(Beginning of SUPPLIED ENTRIES)

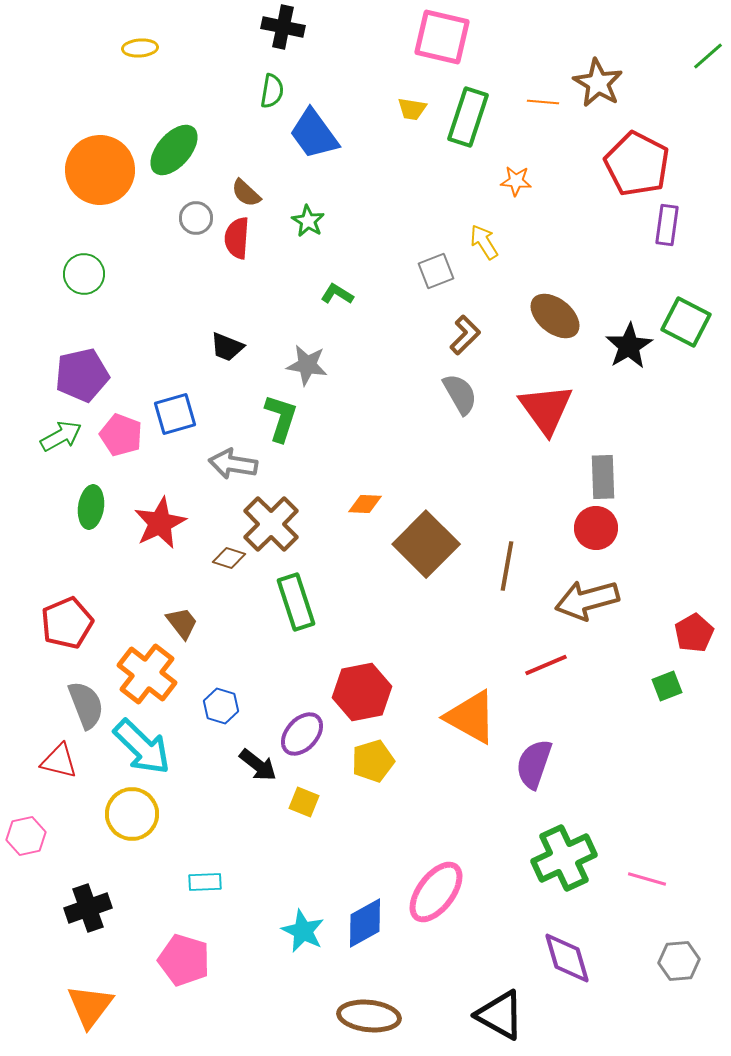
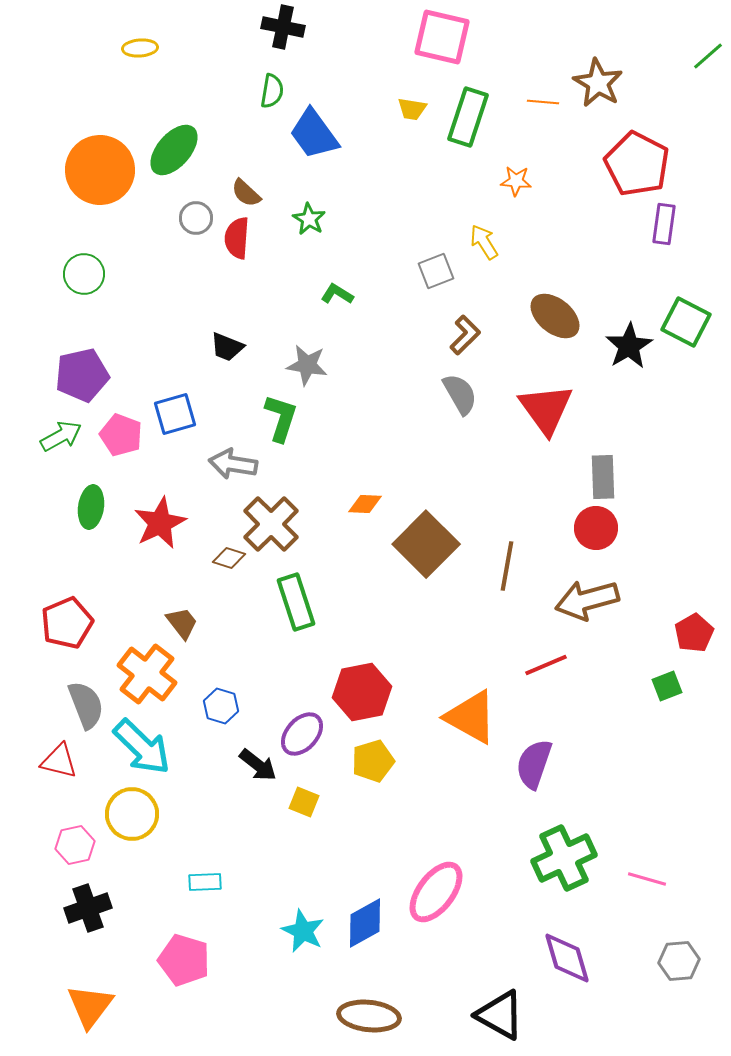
green star at (308, 221): moved 1 px right, 2 px up
purple rectangle at (667, 225): moved 3 px left, 1 px up
pink hexagon at (26, 836): moved 49 px right, 9 px down
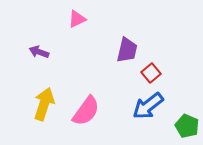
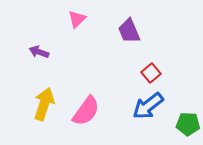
pink triangle: rotated 18 degrees counterclockwise
purple trapezoid: moved 2 px right, 19 px up; rotated 144 degrees clockwise
green pentagon: moved 1 px right, 2 px up; rotated 20 degrees counterclockwise
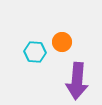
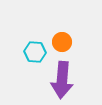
purple arrow: moved 15 px left, 1 px up
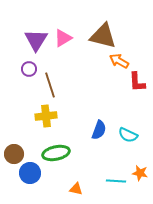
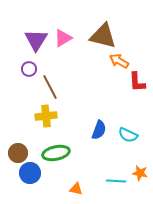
brown line: moved 2 px down; rotated 10 degrees counterclockwise
brown circle: moved 4 px right, 1 px up
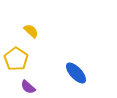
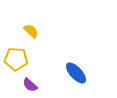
yellow pentagon: rotated 30 degrees counterclockwise
purple semicircle: moved 2 px right, 2 px up
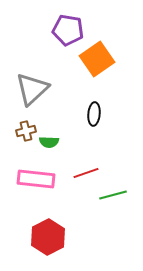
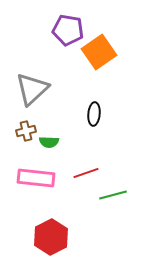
orange square: moved 2 px right, 7 px up
pink rectangle: moved 1 px up
red hexagon: moved 3 px right
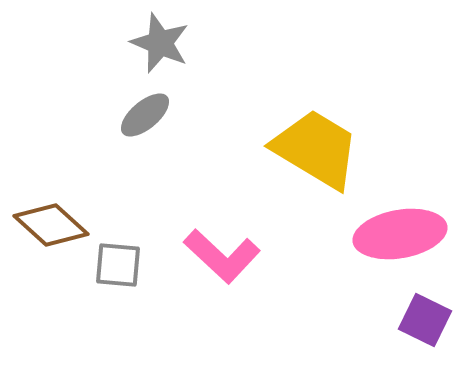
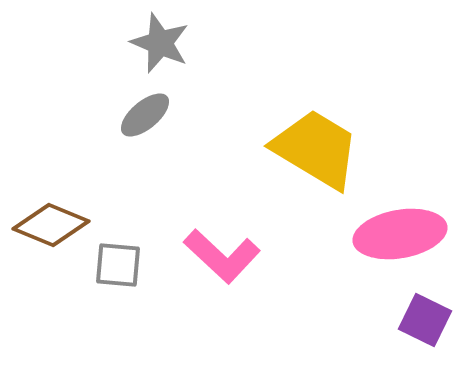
brown diamond: rotated 20 degrees counterclockwise
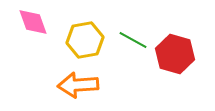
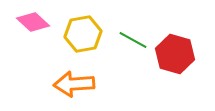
pink diamond: rotated 28 degrees counterclockwise
yellow hexagon: moved 2 px left, 6 px up
orange arrow: moved 4 px left, 1 px up
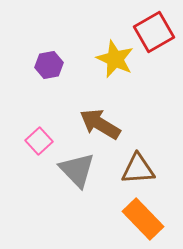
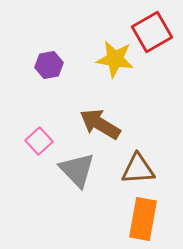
red square: moved 2 px left
yellow star: rotated 15 degrees counterclockwise
orange rectangle: rotated 54 degrees clockwise
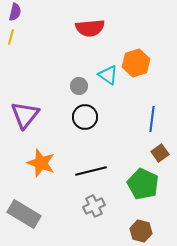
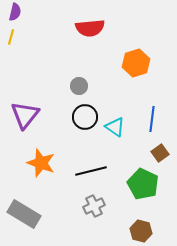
cyan triangle: moved 7 px right, 52 px down
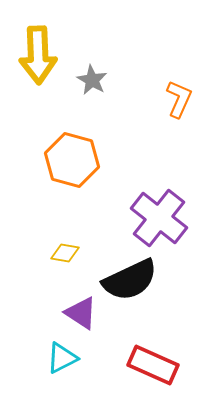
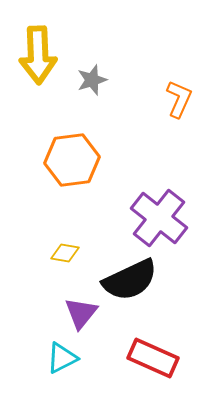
gray star: rotated 24 degrees clockwise
orange hexagon: rotated 22 degrees counterclockwise
purple triangle: rotated 36 degrees clockwise
red rectangle: moved 7 px up
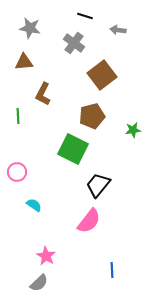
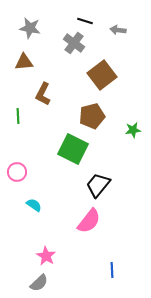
black line: moved 5 px down
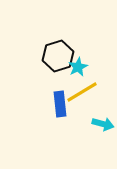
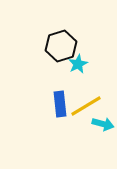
black hexagon: moved 3 px right, 10 px up
cyan star: moved 3 px up
yellow line: moved 4 px right, 14 px down
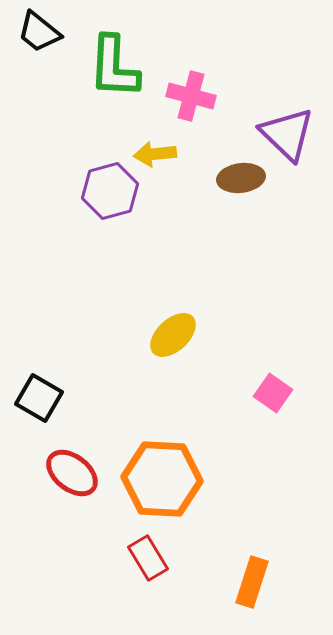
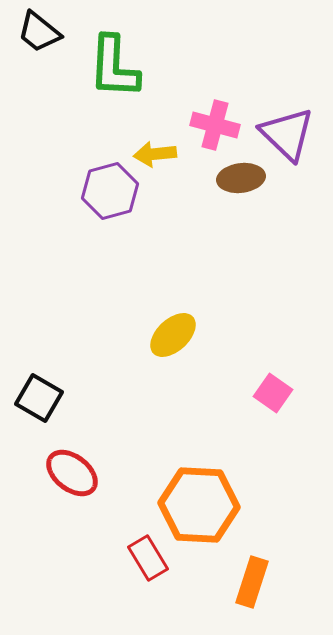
pink cross: moved 24 px right, 29 px down
orange hexagon: moved 37 px right, 26 px down
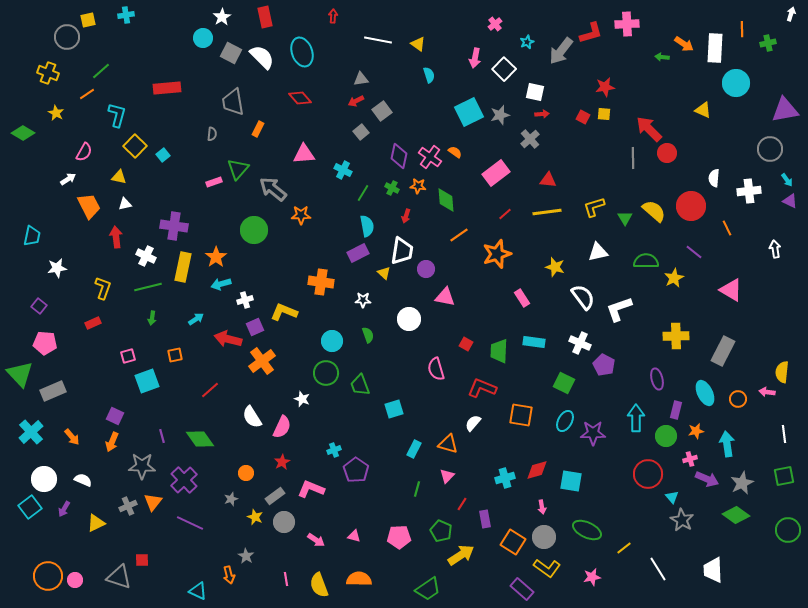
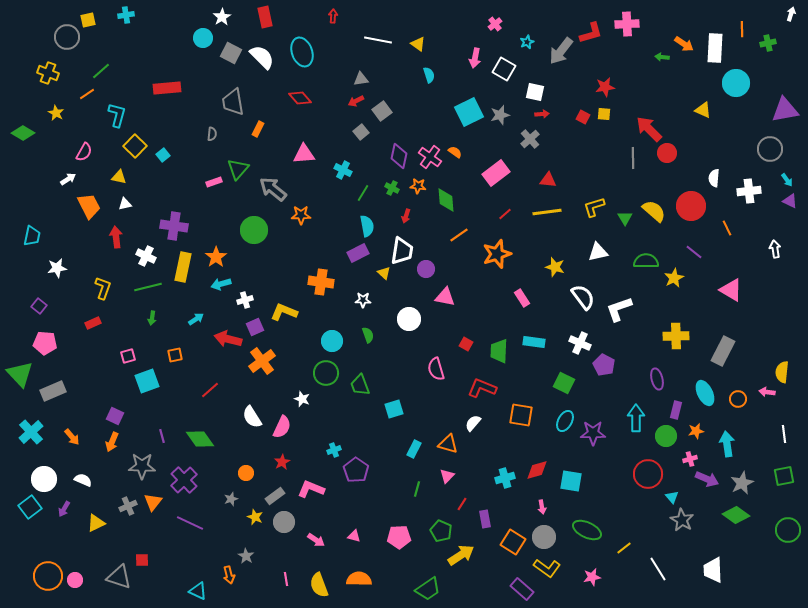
white square at (504, 69): rotated 15 degrees counterclockwise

(End of SUPPLIED ENTRIES)

TASK ITEM:
Once the pictures are removed, set down what remains of the entries above exactly.

RESPONSE AREA:
green star at (308, 221): moved 1 px right, 2 px up
purple rectangle at (667, 225): moved 3 px left, 1 px up
pink hexagon at (26, 836): moved 49 px right, 9 px down
pink triangle: rotated 18 degrees counterclockwise
purple trapezoid: moved 2 px right, 19 px up; rotated 144 degrees clockwise
green pentagon: moved 1 px right, 2 px up; rotated 20 degrees counterclockwise
purple arrow: moved 15 px left, 1 px up
brown line: moved 2 px down; rotated 10 degrees counterclockwise
brown circle: moved 4 px right, 1 px up
yellow pentagon: rotated 30 degrees counterclockwise
purple semicircle: moved 2 px right, 2 px up
orange square: moved 2 px right, 7 px up
pink rectangle: moved 1 px up
red hexagon: moved 3 px right
brown diamond: rotated 20 degrees counterclockwise
pink diamond: rotated 28 degrees counterclockwise
yellow hexagon: moved 2 px left, 6 px up
orange arrow: moved 4 px left, 1 px up
red square: moved 2 px left
yellow star: rotated 15 degrees counterclockwise
orange rectangle: rotated 54 degrees clockwise
cyan triangle: moved 7 px right, 52 px down
gray star: rotated 24 degrees clockwise
orange hexagon: rotated 22 degrees counterclockwise
purple triangle: rotated 36 degrees clockwise
red rectangle: moved 7 px up
black line: moved 5 px down
black hexagon: moved 3 px right, 10 px up
cyan star: moved 3 px up
yellow line: moved 4 px right, 14 px down
pink cross: moved 24 px right, 29 px down
orange hexagon: moved 37 px right, 26 px down
white square at (504, 69): rotated 15 degrees counterclockwise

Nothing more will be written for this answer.